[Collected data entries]
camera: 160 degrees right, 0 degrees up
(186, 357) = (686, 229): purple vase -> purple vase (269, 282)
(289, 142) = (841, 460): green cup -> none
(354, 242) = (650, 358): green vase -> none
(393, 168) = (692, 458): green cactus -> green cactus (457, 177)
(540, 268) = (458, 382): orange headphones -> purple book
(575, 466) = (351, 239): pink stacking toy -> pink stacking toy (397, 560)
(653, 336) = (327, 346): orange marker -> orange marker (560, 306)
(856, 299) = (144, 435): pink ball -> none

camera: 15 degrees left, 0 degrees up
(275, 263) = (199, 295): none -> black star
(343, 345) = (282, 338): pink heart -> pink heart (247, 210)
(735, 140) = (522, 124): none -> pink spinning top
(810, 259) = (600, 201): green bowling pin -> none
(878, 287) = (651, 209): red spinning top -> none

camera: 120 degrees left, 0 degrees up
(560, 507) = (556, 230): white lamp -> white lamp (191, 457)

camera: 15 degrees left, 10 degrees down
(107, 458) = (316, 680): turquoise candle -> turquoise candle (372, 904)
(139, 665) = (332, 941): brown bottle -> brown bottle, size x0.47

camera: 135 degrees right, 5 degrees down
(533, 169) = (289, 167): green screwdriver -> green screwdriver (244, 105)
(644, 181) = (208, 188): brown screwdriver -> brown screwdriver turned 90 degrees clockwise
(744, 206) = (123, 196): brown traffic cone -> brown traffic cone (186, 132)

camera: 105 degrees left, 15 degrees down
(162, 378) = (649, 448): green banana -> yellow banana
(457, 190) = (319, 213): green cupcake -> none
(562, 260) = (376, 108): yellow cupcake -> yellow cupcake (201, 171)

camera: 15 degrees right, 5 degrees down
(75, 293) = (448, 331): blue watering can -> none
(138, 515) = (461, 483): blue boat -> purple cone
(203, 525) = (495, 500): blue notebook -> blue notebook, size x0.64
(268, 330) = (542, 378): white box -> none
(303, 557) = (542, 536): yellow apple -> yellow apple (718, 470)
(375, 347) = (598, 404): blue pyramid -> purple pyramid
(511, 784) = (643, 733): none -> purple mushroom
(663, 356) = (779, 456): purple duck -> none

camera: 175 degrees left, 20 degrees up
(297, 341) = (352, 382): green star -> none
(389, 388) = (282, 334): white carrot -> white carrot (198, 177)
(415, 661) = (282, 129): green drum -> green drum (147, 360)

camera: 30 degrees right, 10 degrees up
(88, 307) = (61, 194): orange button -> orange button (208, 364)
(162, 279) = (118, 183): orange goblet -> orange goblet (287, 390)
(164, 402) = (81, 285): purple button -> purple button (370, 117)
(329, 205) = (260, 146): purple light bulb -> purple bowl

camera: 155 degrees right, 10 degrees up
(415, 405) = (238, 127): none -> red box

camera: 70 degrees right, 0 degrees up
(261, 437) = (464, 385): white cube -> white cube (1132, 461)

- [Activity] Exactly as they appear, write out the lines from the one containing "camera: 155 degrees right, 10 degrees up" through the final line of the entries above, both included.

- [Solution to the problem]
camera: 155 degrees right, 10 degrees up
(415, 405) = (238, 127): none -> red box

camera: 70 degrees right, 0 degrees up
(261, 437) = (464, 385): white cube -> white cube (1132, 461)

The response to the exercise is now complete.